[Data to process Boundary: Start]
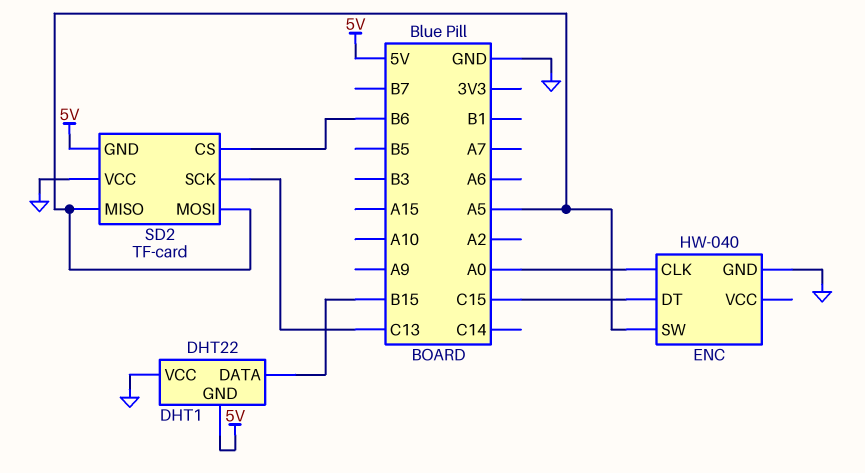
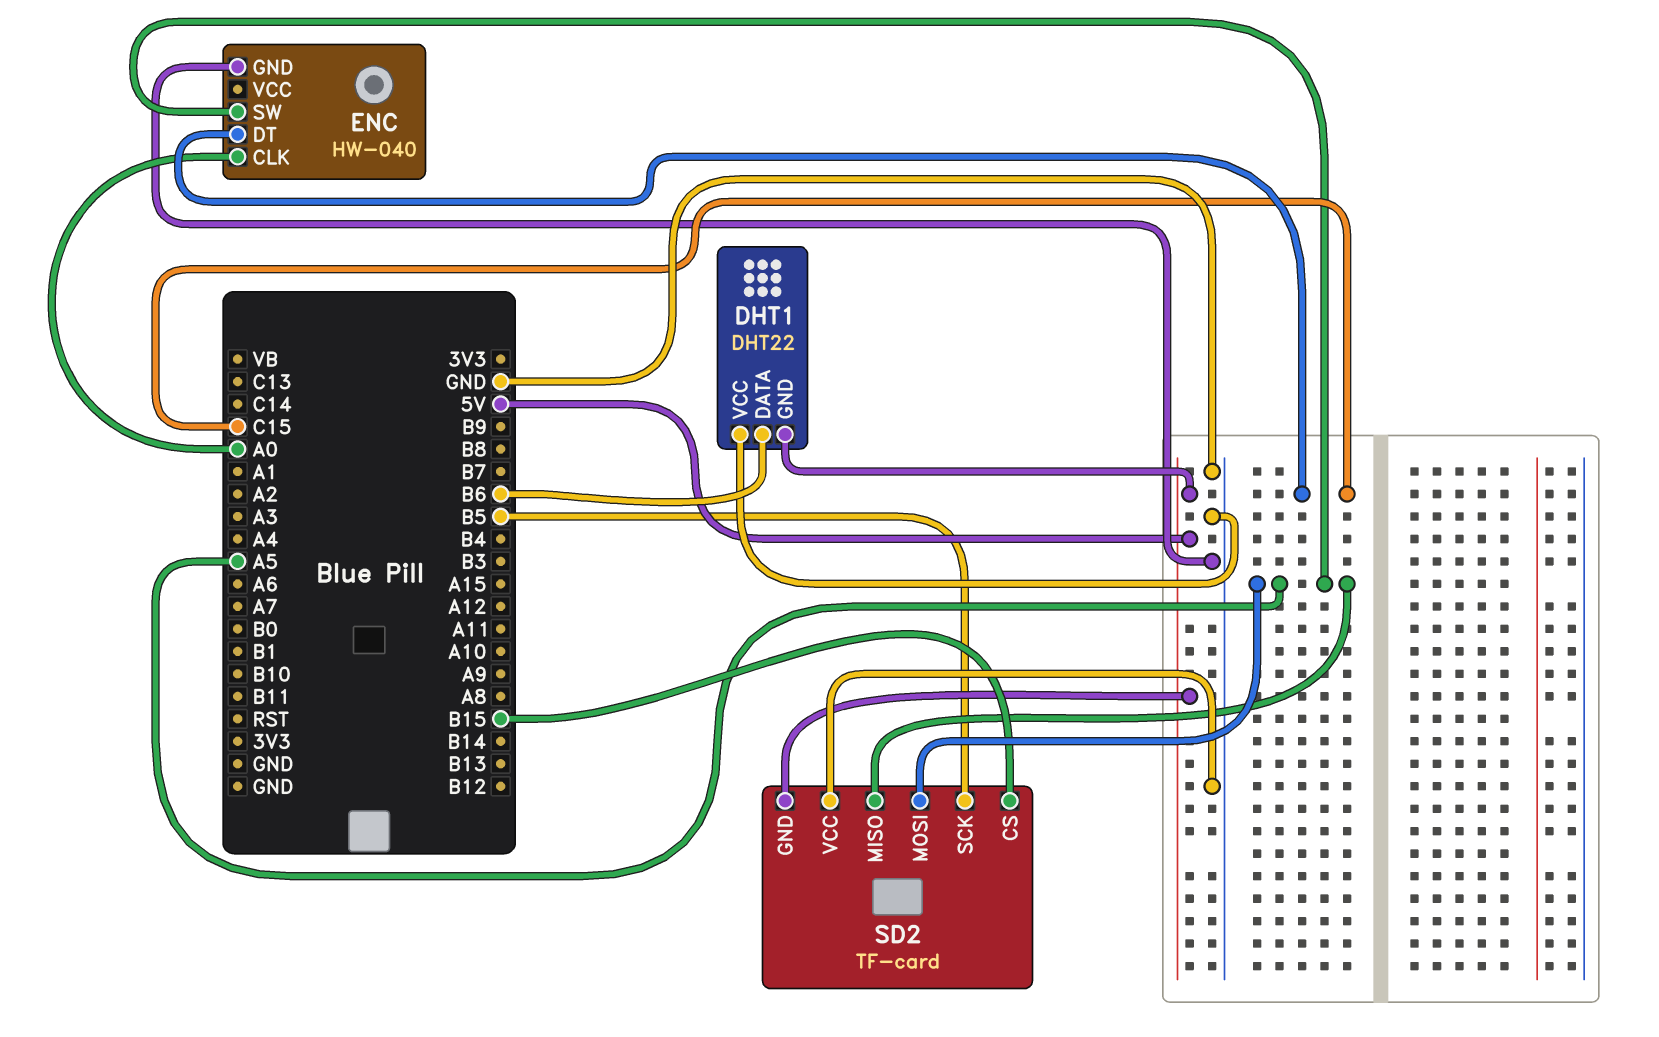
DHT1 pin DATA: B15 -> B6
SD2 pin CS: B6 -> B15
SD2 pin SCK: C13 -> B5

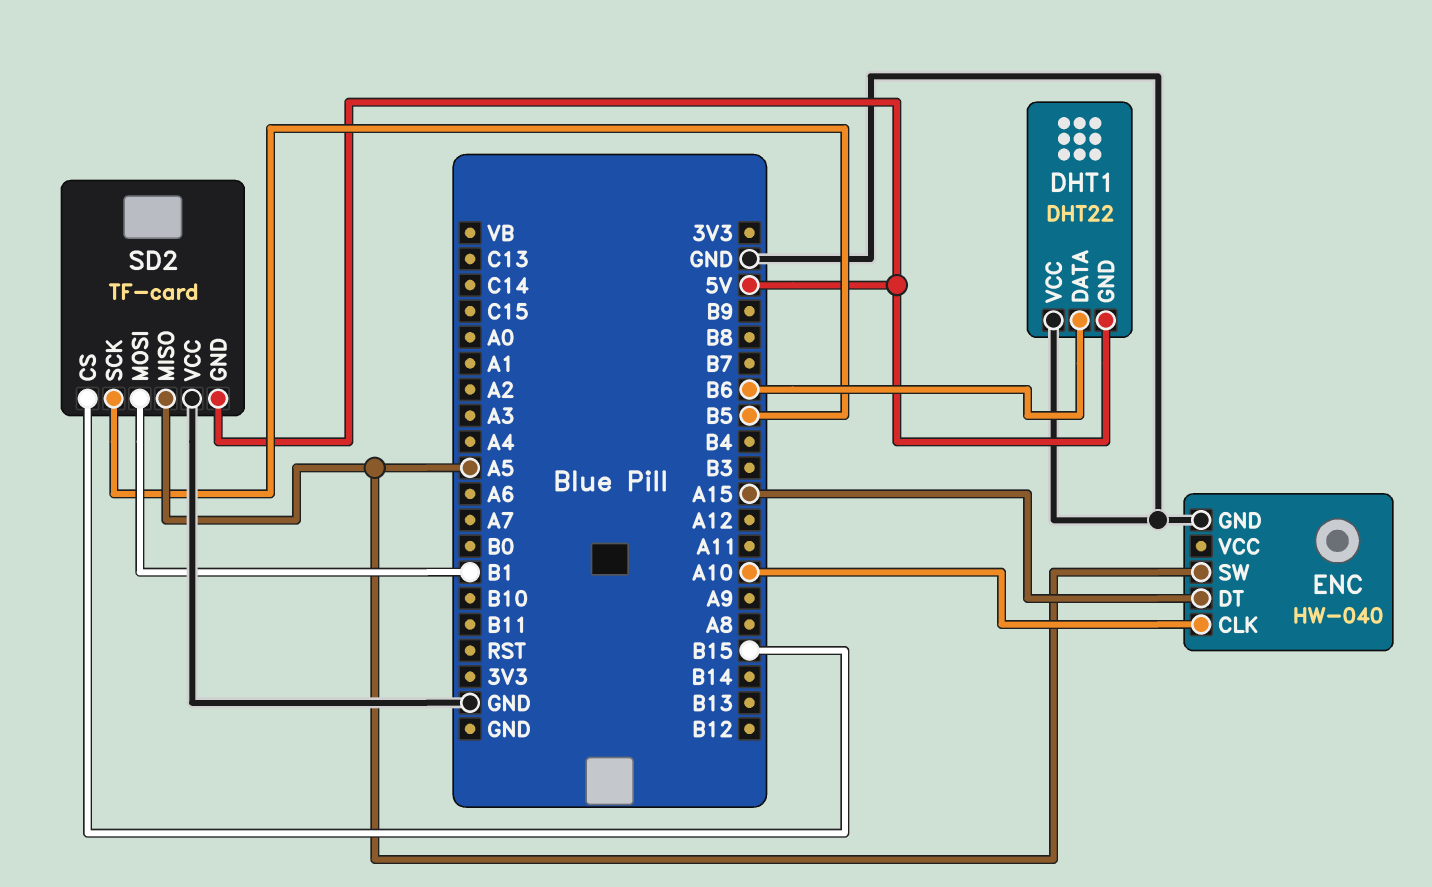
ENC pin CLK: A0 -> A10
ENC pin DT: C15 -> A15
SD2 pin MOSI: A5 -> B1

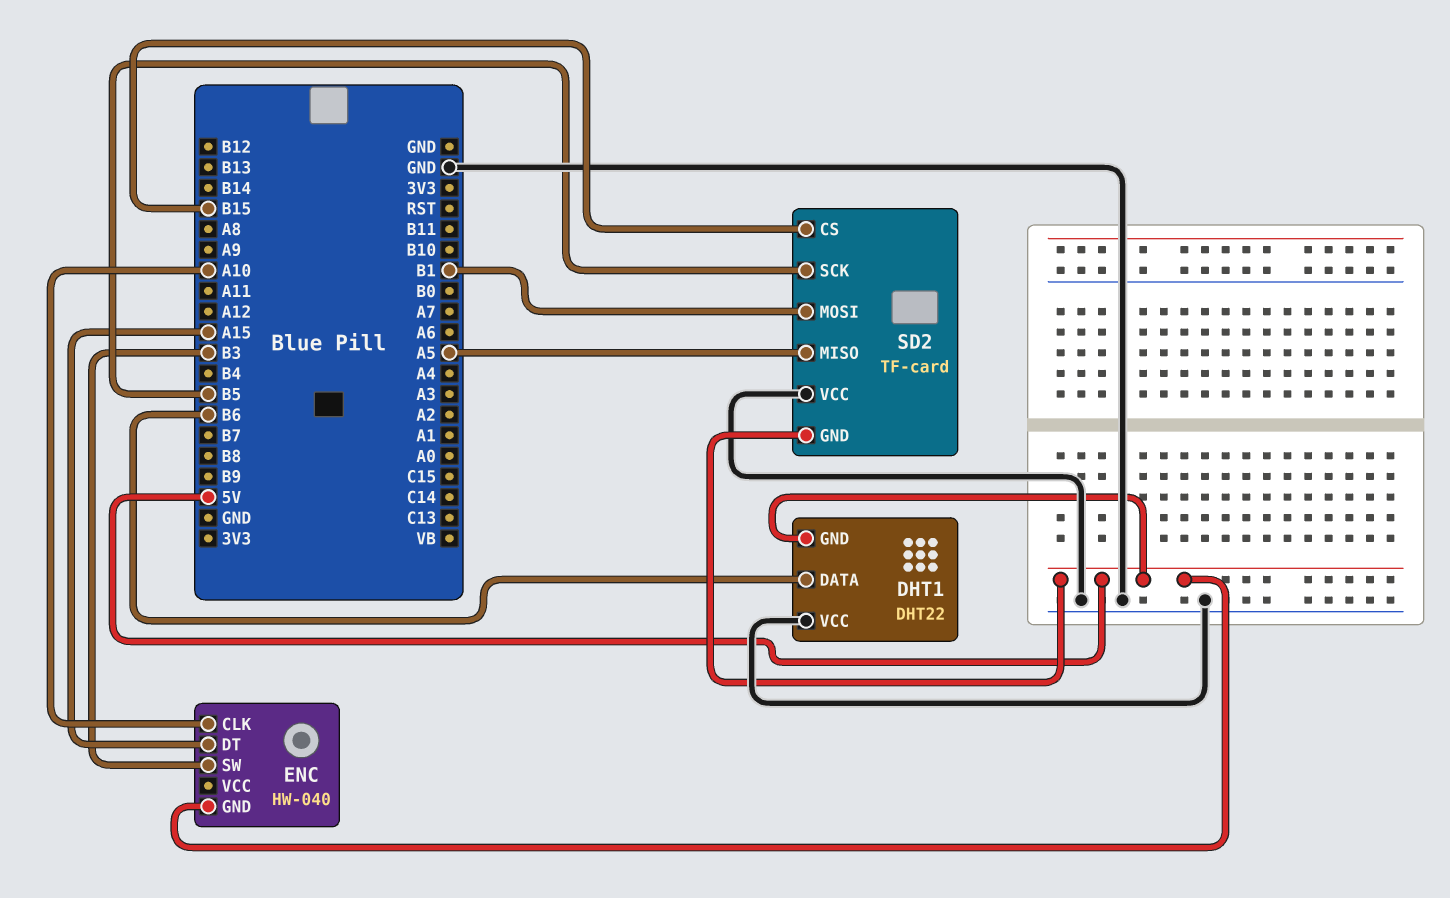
ENC pin GND: GND -> 5V
ENC pin SW: A5 -> B3

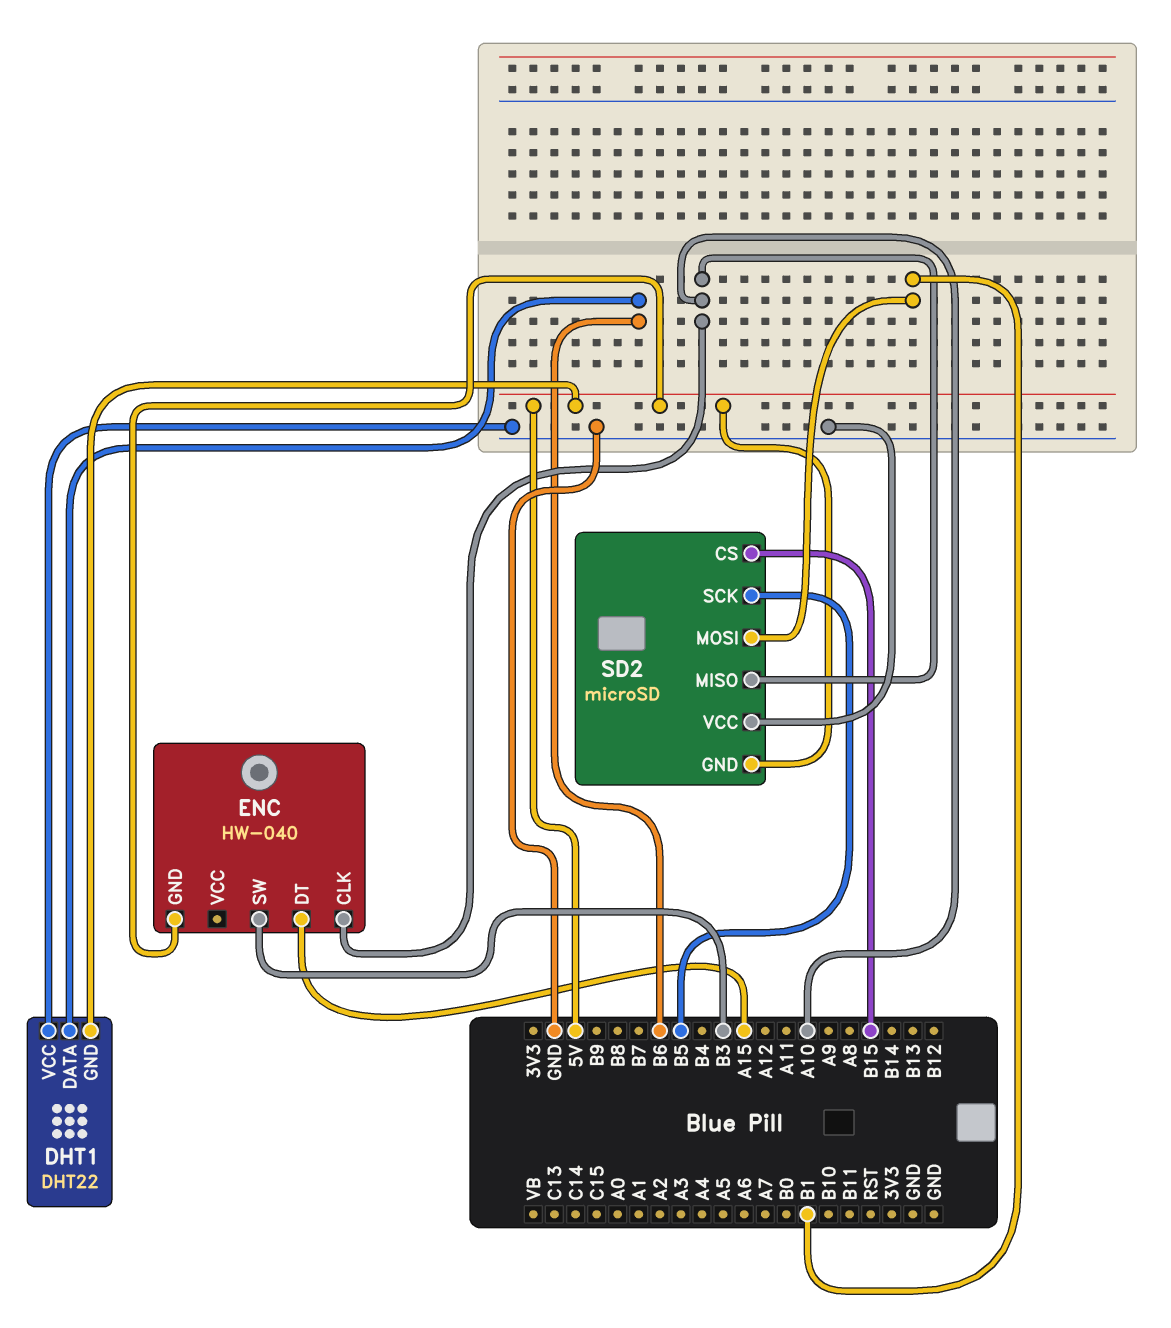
SD2: TF-card -> microSD
SD2 pin MISO: A5 -> A10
[Data to process Boundary: End]
▸ Assignment
What is needed here is an exact copy of the lines from the line containing "SD2 pin CS: B6 -> B15" through the end of the records, with every picture left out.

▸ Response to the exercise
SD2 pin CS: B6 -> B15
SD2 pin SCK: C13 -> B5

ENC pin CLK: A0 -> A10
ENC pin DT: C15 -> A15
SD2 pin MOSI: A5 -> B1

ENC pin GND: GND -> 5V
ENC pin SW: A5 -> B3

SD2: TF-card -> microSD
SD2 pin MISO: A5 -> A10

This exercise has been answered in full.